#### PROBLEM DETAILS:
Copy the rows below word for word, but only the part that starts with the line containing "has height=1208, width=852." and ends with the line containing "lures is located at coordinates (703, 918).", both of those lines included.

#### DATASET CONTENT:
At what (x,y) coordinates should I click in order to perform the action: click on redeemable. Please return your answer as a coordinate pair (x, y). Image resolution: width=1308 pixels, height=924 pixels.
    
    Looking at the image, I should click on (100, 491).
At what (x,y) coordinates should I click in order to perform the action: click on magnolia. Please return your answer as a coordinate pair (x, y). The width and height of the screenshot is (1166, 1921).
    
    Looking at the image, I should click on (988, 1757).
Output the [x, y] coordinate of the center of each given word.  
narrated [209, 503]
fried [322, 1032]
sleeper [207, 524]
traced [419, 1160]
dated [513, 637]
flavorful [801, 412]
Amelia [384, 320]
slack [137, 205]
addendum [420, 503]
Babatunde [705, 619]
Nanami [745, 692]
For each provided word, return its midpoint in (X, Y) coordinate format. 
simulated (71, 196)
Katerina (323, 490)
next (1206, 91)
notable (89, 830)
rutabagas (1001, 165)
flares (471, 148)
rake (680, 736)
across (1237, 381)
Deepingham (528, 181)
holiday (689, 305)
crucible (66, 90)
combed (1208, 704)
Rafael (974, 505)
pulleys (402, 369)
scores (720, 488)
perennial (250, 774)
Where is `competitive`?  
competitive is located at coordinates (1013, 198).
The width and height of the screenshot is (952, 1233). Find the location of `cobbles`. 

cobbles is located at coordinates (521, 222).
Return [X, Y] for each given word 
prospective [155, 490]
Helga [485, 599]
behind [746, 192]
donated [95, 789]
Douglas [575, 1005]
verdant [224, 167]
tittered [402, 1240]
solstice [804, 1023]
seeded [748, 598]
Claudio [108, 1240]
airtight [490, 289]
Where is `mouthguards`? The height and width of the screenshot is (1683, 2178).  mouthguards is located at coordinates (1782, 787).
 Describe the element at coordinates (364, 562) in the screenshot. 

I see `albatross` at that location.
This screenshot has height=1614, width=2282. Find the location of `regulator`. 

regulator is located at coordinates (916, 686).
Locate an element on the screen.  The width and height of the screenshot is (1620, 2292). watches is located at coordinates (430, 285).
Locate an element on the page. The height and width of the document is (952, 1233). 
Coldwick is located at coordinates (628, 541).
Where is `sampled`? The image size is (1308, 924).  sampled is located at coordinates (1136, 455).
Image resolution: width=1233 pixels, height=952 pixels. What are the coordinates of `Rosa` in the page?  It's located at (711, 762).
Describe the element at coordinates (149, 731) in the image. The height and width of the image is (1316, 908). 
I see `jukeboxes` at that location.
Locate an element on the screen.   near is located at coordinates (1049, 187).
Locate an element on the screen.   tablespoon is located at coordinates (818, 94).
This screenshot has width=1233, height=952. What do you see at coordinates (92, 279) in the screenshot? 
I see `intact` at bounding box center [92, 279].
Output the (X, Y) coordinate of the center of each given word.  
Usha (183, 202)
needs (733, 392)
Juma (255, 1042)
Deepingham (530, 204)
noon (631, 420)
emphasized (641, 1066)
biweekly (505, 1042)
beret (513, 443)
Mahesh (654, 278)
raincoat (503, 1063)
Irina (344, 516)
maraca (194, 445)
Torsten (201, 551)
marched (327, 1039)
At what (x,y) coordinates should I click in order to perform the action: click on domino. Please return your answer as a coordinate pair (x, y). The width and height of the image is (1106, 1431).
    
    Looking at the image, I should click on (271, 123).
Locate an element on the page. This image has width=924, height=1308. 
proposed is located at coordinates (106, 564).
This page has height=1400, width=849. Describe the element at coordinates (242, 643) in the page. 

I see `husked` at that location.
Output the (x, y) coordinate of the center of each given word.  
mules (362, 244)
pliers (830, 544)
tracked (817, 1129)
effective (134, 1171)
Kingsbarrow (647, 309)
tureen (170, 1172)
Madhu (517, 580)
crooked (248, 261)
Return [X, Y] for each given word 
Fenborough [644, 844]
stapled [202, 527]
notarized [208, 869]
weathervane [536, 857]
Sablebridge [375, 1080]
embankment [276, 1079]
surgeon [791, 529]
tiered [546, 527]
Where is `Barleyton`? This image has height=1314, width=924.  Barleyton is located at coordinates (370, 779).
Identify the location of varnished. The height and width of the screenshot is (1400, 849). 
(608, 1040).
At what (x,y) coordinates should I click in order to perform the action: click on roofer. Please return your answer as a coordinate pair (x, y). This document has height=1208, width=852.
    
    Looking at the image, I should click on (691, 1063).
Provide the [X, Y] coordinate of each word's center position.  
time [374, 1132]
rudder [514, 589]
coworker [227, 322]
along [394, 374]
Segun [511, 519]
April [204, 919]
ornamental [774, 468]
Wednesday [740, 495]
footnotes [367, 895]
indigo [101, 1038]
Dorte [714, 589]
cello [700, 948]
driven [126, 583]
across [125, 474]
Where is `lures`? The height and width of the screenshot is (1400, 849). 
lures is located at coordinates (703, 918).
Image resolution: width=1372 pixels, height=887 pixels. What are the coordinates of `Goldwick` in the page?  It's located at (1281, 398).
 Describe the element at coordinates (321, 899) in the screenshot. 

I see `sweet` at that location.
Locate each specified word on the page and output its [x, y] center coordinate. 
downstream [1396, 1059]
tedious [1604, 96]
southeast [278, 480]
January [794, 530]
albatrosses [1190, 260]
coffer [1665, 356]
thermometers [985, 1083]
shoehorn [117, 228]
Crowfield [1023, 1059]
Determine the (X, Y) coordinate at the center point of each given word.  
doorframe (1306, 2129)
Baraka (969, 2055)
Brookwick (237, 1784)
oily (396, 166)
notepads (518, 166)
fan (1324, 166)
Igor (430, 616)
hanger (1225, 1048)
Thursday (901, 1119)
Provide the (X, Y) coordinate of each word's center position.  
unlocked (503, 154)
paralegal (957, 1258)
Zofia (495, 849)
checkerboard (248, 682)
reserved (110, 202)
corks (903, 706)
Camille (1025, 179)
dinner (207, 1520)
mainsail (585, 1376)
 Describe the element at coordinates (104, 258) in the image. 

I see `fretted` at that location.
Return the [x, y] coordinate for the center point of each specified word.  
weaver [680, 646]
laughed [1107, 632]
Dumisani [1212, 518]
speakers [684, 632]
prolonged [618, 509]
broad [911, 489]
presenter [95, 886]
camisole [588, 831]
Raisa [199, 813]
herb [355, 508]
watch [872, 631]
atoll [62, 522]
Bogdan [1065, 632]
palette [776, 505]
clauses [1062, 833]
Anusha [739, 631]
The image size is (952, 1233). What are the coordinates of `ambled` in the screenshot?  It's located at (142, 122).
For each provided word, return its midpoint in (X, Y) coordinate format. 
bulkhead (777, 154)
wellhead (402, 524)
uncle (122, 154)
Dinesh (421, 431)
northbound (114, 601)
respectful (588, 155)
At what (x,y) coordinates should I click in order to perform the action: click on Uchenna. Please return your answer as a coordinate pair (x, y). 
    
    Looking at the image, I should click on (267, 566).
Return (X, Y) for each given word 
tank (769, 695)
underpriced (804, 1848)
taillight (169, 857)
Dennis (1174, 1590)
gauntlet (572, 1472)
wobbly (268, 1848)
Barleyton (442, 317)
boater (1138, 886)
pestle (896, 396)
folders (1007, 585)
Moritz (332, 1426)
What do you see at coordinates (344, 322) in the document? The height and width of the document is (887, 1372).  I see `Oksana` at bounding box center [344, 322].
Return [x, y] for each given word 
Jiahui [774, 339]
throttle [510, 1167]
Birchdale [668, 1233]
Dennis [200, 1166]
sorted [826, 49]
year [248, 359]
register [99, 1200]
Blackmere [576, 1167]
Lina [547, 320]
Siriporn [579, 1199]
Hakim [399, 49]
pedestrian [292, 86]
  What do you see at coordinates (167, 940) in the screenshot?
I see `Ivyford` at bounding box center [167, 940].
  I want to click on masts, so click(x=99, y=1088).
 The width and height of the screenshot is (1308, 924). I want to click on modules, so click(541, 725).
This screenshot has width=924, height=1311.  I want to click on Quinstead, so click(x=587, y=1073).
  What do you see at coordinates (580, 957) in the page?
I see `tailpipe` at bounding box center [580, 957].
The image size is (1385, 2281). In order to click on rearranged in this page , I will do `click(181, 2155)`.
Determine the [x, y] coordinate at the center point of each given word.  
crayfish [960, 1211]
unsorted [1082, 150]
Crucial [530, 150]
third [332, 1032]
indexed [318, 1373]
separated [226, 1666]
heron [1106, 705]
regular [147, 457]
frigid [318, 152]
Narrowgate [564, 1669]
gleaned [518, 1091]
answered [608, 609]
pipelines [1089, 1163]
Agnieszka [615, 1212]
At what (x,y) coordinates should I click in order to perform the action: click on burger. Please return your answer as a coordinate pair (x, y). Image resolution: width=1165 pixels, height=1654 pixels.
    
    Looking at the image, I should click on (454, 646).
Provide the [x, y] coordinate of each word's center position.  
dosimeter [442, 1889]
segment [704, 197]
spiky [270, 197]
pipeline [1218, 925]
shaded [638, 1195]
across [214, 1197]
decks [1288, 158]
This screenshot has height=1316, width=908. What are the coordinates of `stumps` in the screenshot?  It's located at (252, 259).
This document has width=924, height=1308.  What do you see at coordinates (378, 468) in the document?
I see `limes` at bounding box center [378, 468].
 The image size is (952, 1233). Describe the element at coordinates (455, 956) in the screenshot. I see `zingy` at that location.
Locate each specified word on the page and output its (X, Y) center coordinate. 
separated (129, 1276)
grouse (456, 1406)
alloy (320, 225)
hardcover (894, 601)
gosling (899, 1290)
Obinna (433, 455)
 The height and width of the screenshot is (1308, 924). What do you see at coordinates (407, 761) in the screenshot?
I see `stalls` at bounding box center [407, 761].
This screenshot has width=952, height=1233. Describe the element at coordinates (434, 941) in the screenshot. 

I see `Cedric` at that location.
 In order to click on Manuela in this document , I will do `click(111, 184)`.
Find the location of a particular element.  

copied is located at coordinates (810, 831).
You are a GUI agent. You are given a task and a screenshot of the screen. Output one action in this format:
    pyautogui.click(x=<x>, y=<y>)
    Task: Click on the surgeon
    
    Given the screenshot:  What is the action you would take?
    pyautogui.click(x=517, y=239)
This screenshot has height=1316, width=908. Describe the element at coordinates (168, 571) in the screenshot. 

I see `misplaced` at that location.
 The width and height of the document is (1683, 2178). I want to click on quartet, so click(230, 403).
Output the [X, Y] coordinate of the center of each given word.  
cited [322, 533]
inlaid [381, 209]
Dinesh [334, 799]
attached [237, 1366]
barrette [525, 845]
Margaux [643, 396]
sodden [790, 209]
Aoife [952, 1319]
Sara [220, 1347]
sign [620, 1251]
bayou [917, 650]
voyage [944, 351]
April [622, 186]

#### SOLUTION BELOW:
At what (x,y) coordinates should I click in order to perform the action: click on roofer. Please return your answer as a coordinate pair (x, y). This document has height=1208, width=852.
    
    Looking at the image, I should click on (691, 1063).
Provide the [X, Y] coordinate of each word's center position.  
time [374, 1132]
rudder [514, 589]
coworker [227, 322]
along [394, 374]
Segun [511, 519]
April [204, 919]
ornamental [774, 468]
Wednesday [740, 495]
footnotes [367, 895]
indigo [101, 1038]
Dorte [714, 589]
cello [700, 948]
driven [126, 583]
across [125, 474]
Where is `lures`? The height and width of the screenshot is (1400, 849). 
lures is located at coordinates (703, 918).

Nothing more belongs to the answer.